* **DIRECTIONS**: Below are some records. How many of their lines contain the string "cross"? Give the number only.

[[ GIVEN RECORDS open ]]

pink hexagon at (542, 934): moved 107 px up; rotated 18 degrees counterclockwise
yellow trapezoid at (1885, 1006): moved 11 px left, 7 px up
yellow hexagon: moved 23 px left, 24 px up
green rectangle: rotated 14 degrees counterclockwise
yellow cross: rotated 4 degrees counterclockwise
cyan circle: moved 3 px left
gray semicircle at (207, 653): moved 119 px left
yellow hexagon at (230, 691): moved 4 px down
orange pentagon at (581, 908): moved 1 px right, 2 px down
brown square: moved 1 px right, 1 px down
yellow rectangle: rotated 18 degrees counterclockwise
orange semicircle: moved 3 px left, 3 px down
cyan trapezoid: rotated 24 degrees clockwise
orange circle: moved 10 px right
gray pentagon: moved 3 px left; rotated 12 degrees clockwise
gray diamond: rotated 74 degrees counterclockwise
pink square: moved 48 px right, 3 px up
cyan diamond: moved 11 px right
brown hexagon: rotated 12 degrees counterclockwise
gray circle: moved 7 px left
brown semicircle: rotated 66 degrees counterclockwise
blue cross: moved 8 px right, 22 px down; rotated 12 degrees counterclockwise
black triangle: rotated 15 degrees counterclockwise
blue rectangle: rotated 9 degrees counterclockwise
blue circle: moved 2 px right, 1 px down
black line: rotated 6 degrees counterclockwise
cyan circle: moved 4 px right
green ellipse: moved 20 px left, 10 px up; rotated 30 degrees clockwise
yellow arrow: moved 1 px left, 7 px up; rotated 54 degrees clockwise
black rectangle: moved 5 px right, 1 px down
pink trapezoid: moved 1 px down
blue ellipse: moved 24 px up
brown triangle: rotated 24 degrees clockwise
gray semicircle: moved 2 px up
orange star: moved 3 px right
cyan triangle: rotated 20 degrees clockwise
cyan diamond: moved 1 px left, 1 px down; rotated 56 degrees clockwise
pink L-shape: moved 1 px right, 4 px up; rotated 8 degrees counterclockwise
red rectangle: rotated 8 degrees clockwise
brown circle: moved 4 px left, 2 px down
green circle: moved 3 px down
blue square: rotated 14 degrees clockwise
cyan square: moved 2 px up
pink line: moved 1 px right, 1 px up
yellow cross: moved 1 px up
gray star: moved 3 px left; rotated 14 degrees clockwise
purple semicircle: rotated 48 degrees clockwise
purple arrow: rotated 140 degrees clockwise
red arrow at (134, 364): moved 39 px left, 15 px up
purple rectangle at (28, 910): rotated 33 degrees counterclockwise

[[ GIVEN RECORDS closed ]]

* **TASK RESPONSE**: 3